## [Object transformation records]

##############################

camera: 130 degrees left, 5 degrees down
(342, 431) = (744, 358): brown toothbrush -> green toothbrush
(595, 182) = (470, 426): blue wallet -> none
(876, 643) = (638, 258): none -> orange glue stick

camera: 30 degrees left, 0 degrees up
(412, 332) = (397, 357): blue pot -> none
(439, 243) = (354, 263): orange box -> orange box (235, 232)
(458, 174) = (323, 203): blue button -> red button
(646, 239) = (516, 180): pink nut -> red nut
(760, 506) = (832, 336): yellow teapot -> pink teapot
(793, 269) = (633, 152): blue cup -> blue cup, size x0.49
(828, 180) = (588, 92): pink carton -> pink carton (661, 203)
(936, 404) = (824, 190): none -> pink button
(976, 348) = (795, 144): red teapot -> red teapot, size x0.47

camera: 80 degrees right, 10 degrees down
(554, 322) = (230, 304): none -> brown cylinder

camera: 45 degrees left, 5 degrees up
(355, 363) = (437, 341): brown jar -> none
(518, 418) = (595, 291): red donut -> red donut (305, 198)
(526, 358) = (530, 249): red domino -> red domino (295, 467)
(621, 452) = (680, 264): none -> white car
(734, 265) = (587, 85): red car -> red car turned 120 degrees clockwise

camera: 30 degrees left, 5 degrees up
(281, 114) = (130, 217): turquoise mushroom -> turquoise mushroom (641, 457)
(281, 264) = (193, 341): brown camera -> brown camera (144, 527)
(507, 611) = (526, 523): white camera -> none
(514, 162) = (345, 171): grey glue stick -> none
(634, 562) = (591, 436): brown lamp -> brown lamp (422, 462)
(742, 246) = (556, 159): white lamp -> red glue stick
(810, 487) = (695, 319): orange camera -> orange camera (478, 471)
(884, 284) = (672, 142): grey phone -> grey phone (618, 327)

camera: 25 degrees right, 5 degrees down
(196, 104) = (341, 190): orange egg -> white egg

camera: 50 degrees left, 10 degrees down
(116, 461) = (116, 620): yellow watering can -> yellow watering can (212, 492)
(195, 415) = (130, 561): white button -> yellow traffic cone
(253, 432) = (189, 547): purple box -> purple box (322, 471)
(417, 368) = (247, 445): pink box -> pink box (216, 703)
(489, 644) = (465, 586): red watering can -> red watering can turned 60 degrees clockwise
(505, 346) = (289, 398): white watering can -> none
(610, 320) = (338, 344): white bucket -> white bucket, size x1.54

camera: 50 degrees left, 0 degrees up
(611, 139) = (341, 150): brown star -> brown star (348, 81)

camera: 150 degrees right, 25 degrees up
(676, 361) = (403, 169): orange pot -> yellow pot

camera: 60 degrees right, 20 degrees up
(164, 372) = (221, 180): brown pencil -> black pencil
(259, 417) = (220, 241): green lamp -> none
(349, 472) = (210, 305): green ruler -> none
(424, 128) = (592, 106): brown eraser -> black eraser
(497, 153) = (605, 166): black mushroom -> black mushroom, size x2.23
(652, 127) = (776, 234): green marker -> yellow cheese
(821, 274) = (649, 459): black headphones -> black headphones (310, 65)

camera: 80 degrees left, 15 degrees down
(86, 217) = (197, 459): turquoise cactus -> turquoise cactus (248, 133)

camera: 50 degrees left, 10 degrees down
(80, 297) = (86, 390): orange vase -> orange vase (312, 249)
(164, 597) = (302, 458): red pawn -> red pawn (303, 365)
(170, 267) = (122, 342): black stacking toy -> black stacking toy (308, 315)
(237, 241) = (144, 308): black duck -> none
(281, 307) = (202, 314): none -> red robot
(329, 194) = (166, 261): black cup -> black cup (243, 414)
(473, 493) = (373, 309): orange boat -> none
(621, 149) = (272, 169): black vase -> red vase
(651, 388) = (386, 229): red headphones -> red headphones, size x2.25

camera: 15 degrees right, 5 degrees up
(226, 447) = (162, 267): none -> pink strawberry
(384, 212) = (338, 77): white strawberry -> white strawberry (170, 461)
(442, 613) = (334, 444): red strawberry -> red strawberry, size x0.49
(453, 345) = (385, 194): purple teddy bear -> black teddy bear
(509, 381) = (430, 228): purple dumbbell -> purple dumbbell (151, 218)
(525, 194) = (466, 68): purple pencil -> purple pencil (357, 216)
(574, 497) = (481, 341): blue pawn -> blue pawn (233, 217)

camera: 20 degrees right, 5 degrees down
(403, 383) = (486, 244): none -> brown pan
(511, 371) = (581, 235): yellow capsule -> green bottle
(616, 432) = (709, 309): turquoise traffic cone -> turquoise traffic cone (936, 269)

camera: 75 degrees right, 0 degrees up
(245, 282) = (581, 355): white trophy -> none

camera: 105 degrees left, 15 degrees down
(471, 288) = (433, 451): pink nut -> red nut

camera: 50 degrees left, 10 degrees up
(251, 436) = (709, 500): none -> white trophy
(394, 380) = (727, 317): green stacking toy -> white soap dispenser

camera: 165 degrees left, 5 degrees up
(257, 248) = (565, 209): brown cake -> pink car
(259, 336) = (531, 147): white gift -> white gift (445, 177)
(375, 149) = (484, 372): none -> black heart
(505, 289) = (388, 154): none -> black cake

##############################

## [Work instructions]
Type the data again exactly. Leave nothing out.

## [Exercise solution]
camera: 130 degrees left, 5 degrees down
(342, 431) = (744, 358): brown toothbrush -> green toothbrush
(595, 182) = (470, 426): blue wallet -> none
(876, 643) = (638, 258): none -> orange glue stick

camera: 30 degrees left, 0 degrees up
(412, 332) = (397, 357): blue pot -> none
(439, 243) = (354, 263): orange box -> orange box (235, 232)
(458, 174) = (323, 203): blue button -> red button
(646, 239) = (516, 180): pink nut -> red nut
(760, 506) = (832, 336): yellow teapot -> pink teapot
(793, 269) = (633, 152): blue cup -> blue cup, size x0.49
(828, 180) = (588, 92): pink carton -> pink carton (661, 203)
(936, 404) = (824, 190): none -> pink button
(976, 348) = (795, 144): red teapot -> red teapot, size x0.47

camera: 80 degrees right, 10 degrees down
(554, 322) = (230, 304): none -> brown cylinder

camera: 45 degrees left, 5 degrees up
(355, 363) = (437, 341): brown jar -> none
(518, 418) = (595, 291): red donut -> red donut (305, 198)
(526, 358) = (530, 249): red domino -> red domino (295, 467)
(621, 452) = (680, 264): none -> white car
(734, 265) = (587, 85): red car -> red car turned 120 degrees clockwise

camera: 30 degrees left, 5 degrees up
(281, 114) = (130, 217): turquoise mushroom -> turquoise mushroom (641, 457)
(281, 264) = (193, 341): brown camera -> brown camera (144, 527)
(507, 611) = (526, 523): white camera -> none
(514, 162) = (345, 171): grey glue stick -> none
(634, 562) = (591, 436): brown lamp -> brown lamp (422, 462)
(742, 246) = (556, 159): white lamp -> red glue stick
(810, 487) = (695, 319): orange camera -> orange camera (478, 471)
(884, 284) = (672, 142): grey phone -> grey phone (618, 327)

camera: 25 degrees right, 5 degrees down
(196, 104) = (341, 190): orange egg -> white egg

camera: 50 degrees left, 10 degrees down
(116, 461) = (116, 620): yellow watering can -> yellow watering can (212, 492)
(195, 415) = (130, 561): white button -> yellow traffic cone
(253, 432) = (189, 547): purple box -> purple box (322, 471)
(417, 368) = (247, 445): pink box -> pink box (216, 703)
(489, 644) = (465, 586): red watering can -> red watering can turned 60 degrees clockwise
(505, 346) = (289, 398): white watering can -> none
(610, 320) = (338, 344): white bucket -> white bucket, size x1.54

camera: 50 degrees left, 0 degrees up
(611, 139) = (341, 150): brown star -> brown star (348, 81)

camera: 150 degrees right, 25 degrees up
(676, 361) = (403, 169): orange pot -> yellow pot

camera: 60 degrees right, 20 degrees up
(164, 372) = (221, 180): brown pencil -> black pencil
(259, 417) = (220, 241): green lamp -> none
(349, 472) = (210, 305): green ruler -> none
(424, 128) = (592, 106): brown eraser -> black eraser
(497, 153) = (605, 166): black mushroom -> black mushroom, size x2.23
(652, 127) = (776, 234): green marker -> yellow cheese
(821, 274) = (649, 459): black headphones -> black headphones (310, 65)

camera: 80 degrees left, 15 degrees down
(86, 217) = (197, 459): turquoise cactus -> turquoise cactus (248, 133)

camera: 50 degrees left, 10 degrees down
(80, 297) = (86, 390): orange vase -> orange vase (312, 249)
(164, 597) = (302, 458): red pawn -> red pawn (303, 365)
(170, 267) = (122, 342): black stacking toy -> black stacking toy (308, 315)
(237, 241) = (144, 308): black duck -> none
(281, 307) = (202, 314): none -> red robot
(329, 194) = (166, 261): black cup -> black cup (243, 414)
(473, 493) = (373, 309): orange boat -> none
(621, 149) = (272, 169): black vase -> red vase
(651, 388) = (386, 229): red headphones -> red headphones, size x2.25

camera: 15 degrees right, 5 degrees up
(226, 447) = (162, 267): none -> pink strawberry
(384, 212) = (338, 77): white strawberry -> white strawberry (170, 461)
(442, 613) = (334, 444): red strawberry -> red strawberry, size x0.49
(453, 345) = (385, 194): purple teddy bear -> black teddy bear
(509, 381) = (430, 228): purple dumbbell -> purple dumbbell (151, 218)
(525, 194) = (466, 68): purple pencil -> purple pencil (357, 216)
(574, 497) = (481, 341): blue pawn -> blue pawn (233, 217)

camera: 20 degrees right, 5 degrees down
(403, 383) = (486, 244): none -> brown pan
(511, 371) = (581, 235): yellow capsule -> green bottle
(616, 432) = (709, 309): turquoise traffic cone -> turquoise traffic cone (936, 269)

camera: 75 degrees right, 0 degrees up
(245, 282) = (581, 355): white trophy -> none

camera: 105 degrees left, 15 degrees down
(471, 288) = (433, 451): pink nut -> red nut

camera: 50 degrees left, 10 degrees up
(251, 436) = (709, 500): none -> white trophy
(394, 380) = (727, 317): green stacking toy -> white soap dispenser

camera: 165 degrees left, 5 degrees up
(257, 248) = (565, 209): brown cake -> pink car
(259, 336) = (531, 147): white gift -> white gift (445, 177)
(375, 149) = (484, 372): none -> black heart
(505, 289) = (388, 154): none -> black cake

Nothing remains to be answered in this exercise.